■ Your task
Please retype, character for character, the portion of the entries below that runs from the line containing "brown brick H7:K7" to the last line.

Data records
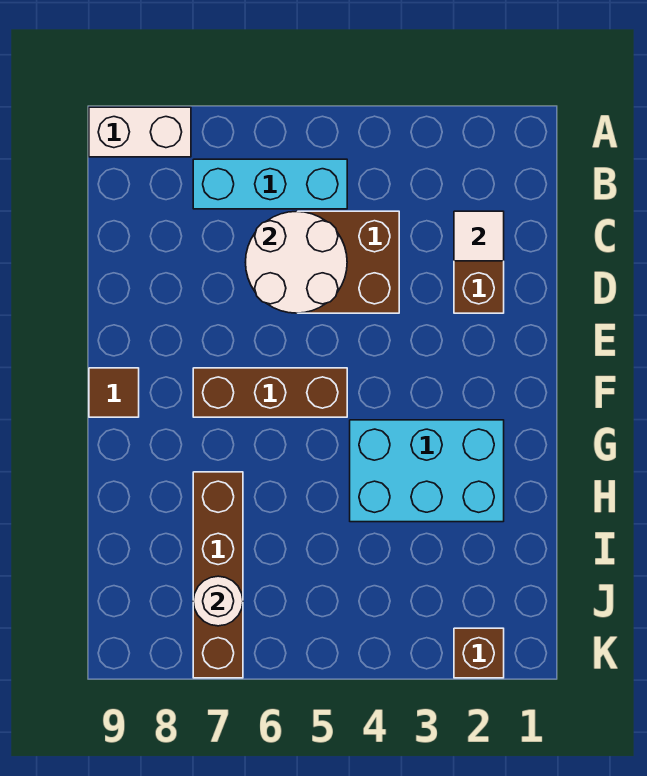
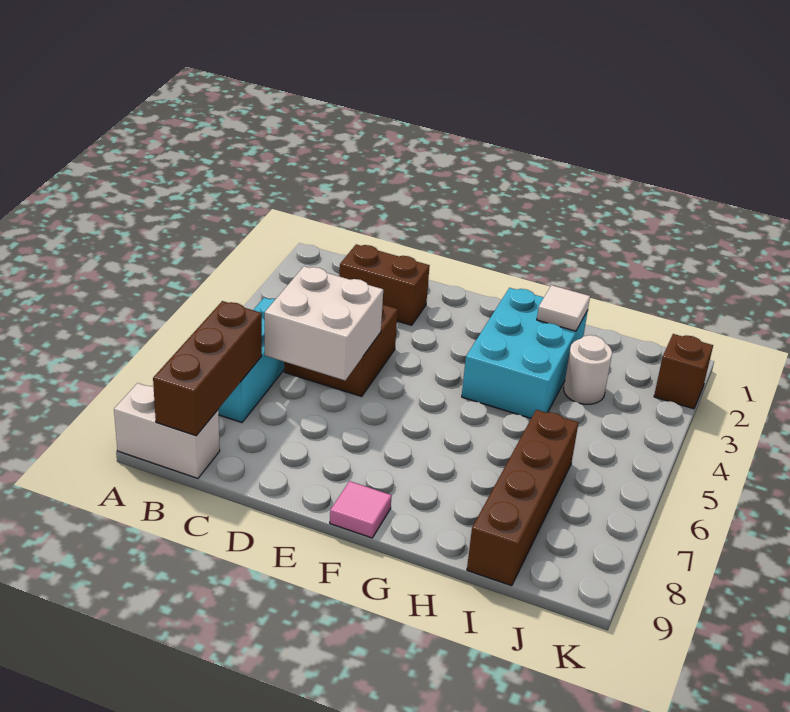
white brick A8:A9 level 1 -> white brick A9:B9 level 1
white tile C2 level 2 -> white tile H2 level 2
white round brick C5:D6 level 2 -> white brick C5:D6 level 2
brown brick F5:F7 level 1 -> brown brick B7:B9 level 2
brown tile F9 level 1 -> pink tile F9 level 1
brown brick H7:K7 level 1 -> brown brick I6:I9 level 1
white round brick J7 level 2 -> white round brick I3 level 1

■ Answer section
brown brick H7:K7 level 1 -> brown brick I6:I9 level 1
white round brick J7 level 2 -> white round brick I3 level 1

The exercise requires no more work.